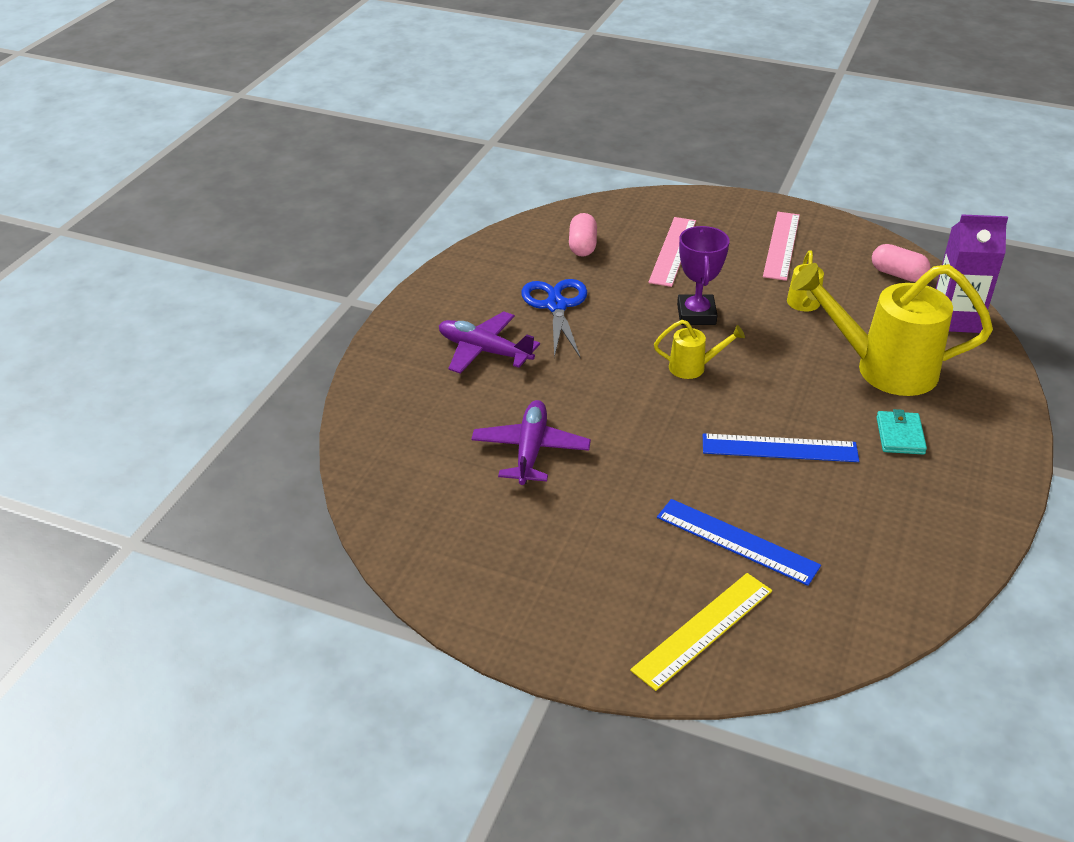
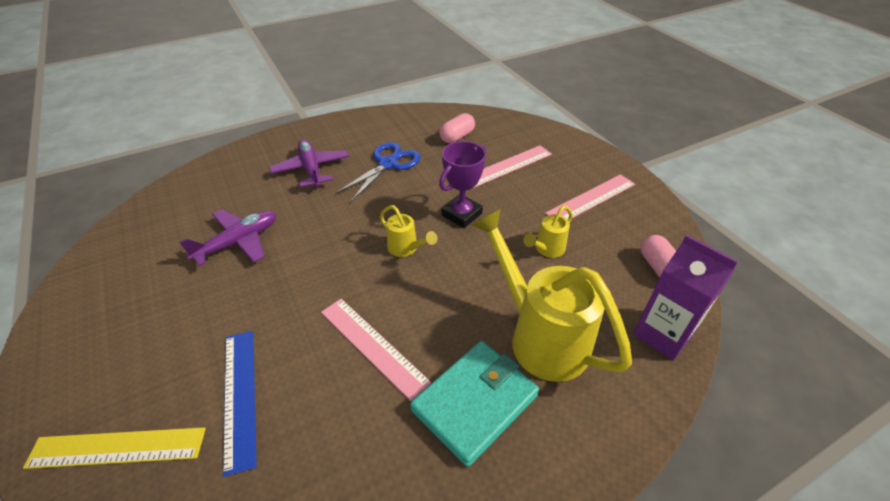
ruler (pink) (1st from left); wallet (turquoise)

--

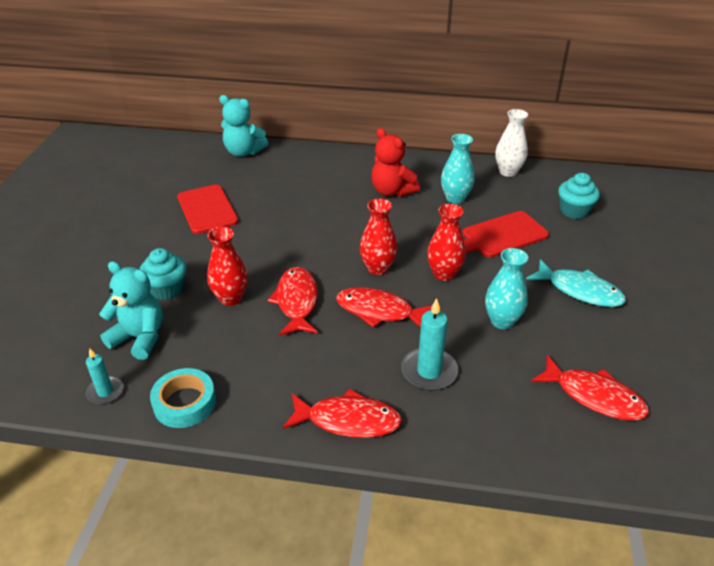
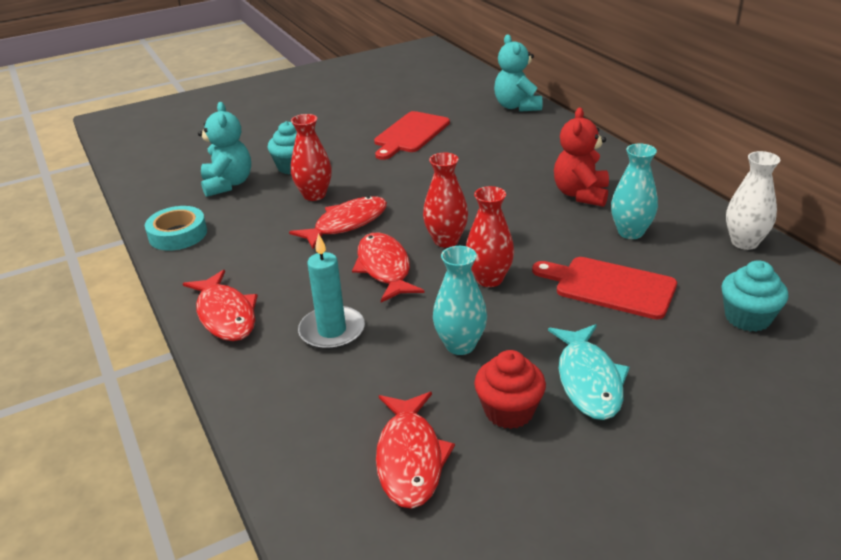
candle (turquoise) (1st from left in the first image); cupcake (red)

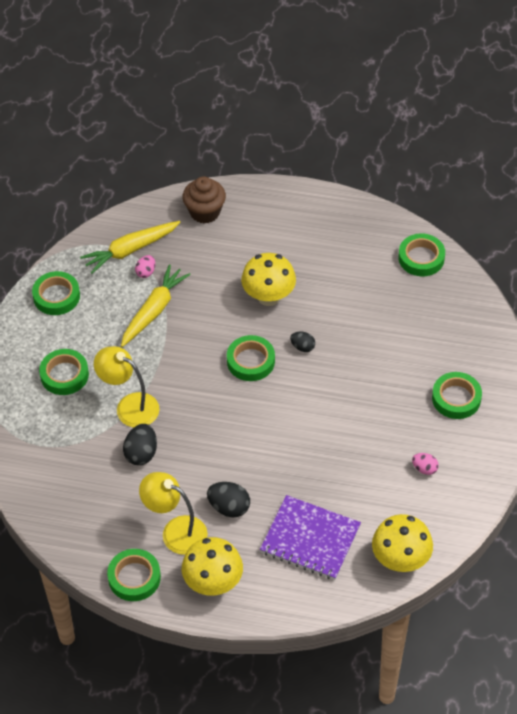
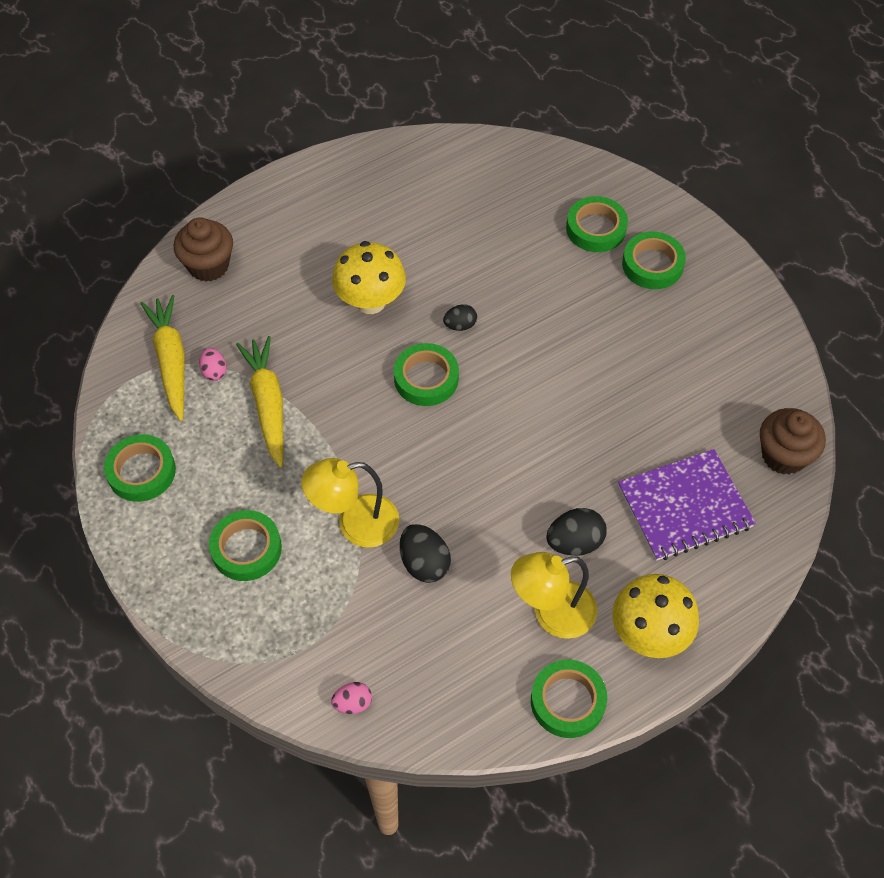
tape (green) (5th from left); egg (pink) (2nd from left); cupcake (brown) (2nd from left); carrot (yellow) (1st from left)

* * *

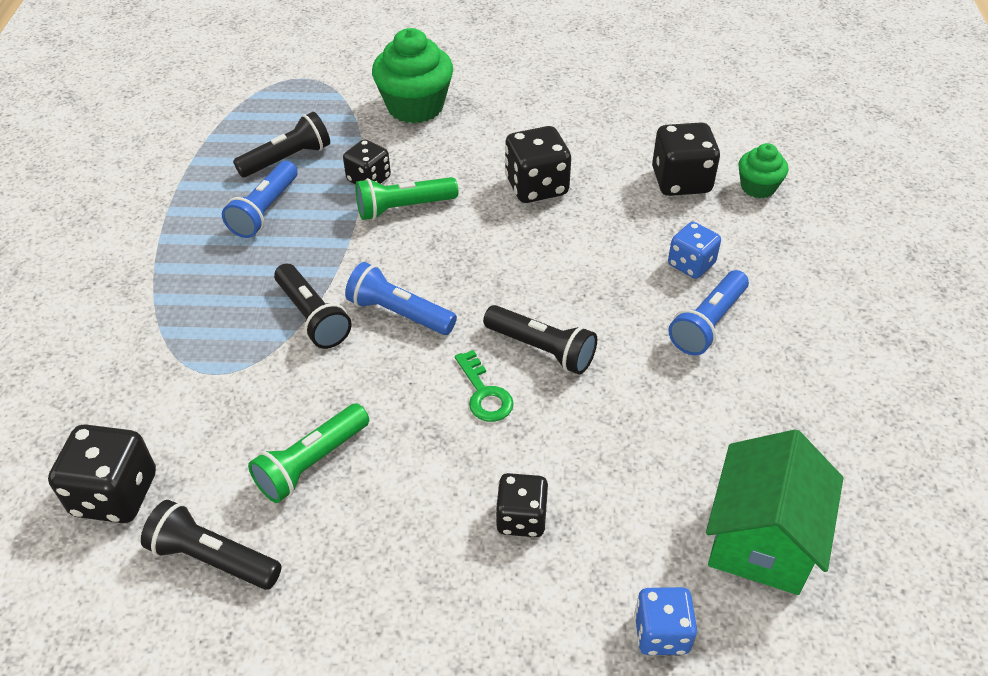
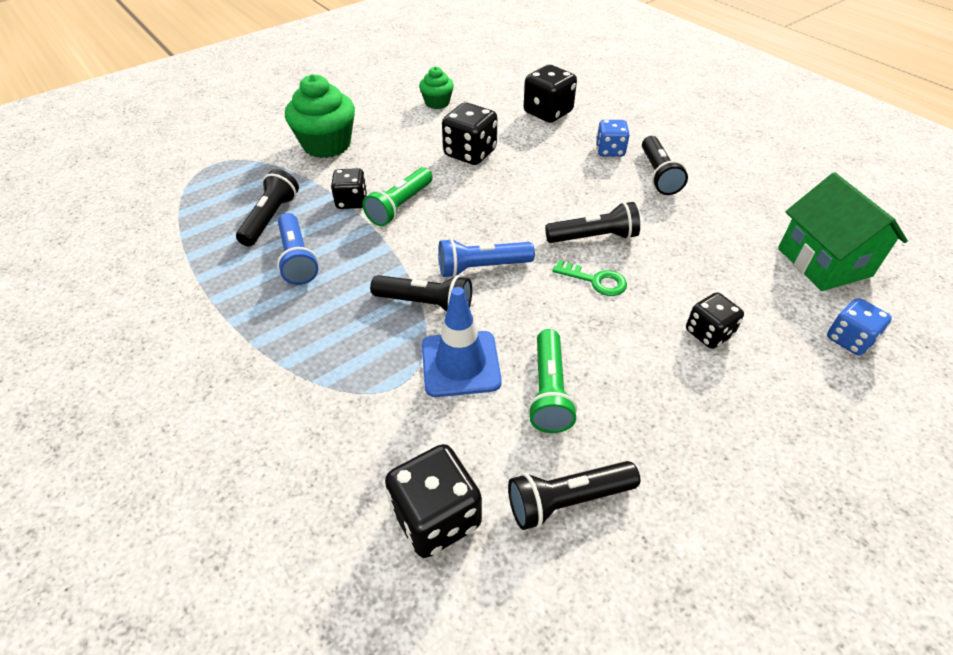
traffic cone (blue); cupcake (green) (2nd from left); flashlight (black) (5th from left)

## BRIEF
Search the entries for the word "pink" and copy every line that has it.

## SOLUTION TO THE PROBLEM
ruler (pink) (1st from left); wallet (turquoise)
tape (green) (5th from left); egg (pink) (2nd from left); cupcake (brown) (2nd from left); carrot (yellow) (1st from left)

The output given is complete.